• WHAT YOU SHOULD DO
Please repeat the data in full, character for character.

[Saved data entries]
★ ★ ★ ★

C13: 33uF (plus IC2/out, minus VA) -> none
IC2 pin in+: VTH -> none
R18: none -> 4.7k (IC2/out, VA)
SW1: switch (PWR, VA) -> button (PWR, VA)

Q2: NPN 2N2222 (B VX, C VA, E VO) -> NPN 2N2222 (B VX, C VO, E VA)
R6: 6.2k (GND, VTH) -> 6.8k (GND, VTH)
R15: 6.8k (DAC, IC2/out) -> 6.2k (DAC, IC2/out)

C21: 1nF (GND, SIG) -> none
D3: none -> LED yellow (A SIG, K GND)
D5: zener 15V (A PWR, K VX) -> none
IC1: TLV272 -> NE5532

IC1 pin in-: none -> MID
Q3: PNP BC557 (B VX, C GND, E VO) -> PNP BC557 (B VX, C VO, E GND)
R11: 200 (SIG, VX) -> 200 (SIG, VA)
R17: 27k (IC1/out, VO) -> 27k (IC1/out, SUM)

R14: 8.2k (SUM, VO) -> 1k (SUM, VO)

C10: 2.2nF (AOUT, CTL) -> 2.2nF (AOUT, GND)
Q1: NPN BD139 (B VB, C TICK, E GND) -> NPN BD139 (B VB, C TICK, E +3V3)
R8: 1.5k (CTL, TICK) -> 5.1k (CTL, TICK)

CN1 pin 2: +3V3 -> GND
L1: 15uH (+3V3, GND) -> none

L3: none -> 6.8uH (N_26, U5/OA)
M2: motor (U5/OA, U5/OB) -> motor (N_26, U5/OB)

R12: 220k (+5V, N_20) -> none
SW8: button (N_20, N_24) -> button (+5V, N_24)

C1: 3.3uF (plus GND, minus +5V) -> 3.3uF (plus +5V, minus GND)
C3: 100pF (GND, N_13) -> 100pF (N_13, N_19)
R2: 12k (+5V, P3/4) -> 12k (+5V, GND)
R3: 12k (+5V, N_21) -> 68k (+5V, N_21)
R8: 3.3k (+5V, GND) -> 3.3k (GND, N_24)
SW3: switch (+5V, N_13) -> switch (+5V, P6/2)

★ ★ ★ ★

• RESULT OF THIS TASK
C13: 33uF (plus IC2/out, minus VA) -> none
IC2 pin in+: VTH -> none
R18: none -> 4.7k (IC2/out, VA)
SW1: switch (PWR, VA) -> button (PWR, VA)

Q2: NPN 2N2222 (B VX, C VA, E VO) -> NPN 2N2222 (B VX, C VO, E VA)
R6: 6.2k (GND, VTH) -> 6.8k (GND, VTH)
R15: 6.8k (DAC, IC2/out) -> 6.2k (DAC, IC2/out)

C21: 1nF (GND, SIG) -> none
D3: none -> LED yellow (A SIG, K GND)
D5: zener 15V (A PWR, K VX) -> none
IC1: TLV272 -> NE5532

IC1 pin in-: none -> MID
Q3: PNP BC557 (B VX, C GND, E VO) -> PNP BC557 (B VX, C VO, E GND)
R11: 200 (SIG, VX) -> 200 (SIG, VA)
R17: 27k (IC1/out, VO) -> 27k (IC1/out, SUM)

R14: 8.2k (SUM, VO) -> 1k (SUM, VO)

C10: 2.2nF (AOUT, CTL) -> 2.2nF (AOUT, GND)
Q1: NPN BD139 (B VB, C TICK, E GND) -> NPN BD139 (B VB, C TICK, E +3V3)
R8: 1.5k (CTL, TICK) -> 5.1k (CTL, TICK)

CN1 pin 2: +3V3 -> GND
L1: 15uH (+3V3, GND) -> none

L3: none -> 6.8uH (N_26, U5/OA)
M2: motor (U5/OA, U5/OB) -> motor (N_26, U5/OB)

R12: 220k (+5V, N_20) -> none
SW8: button (N_20, N_24) -> button (+5V, N_24)

C1: 3.3uF (plus GND, minus +5V) -> 3.3uF (plus +5V, minus GND)
C3: 100pF (GND, N_13) -> 100pF (N_13, N_19)
R2: 12k (+5V, P3/4) -> 12k (+5V, GND)
R3: 12k (+5V, N_21) -> 68k (+5V, N_21)
R8: 3.3k (+5V, GND) -> 3.3k (GND, N_24)
SW3: switch (+5V, N_13) -> switch (+5V, P6/2)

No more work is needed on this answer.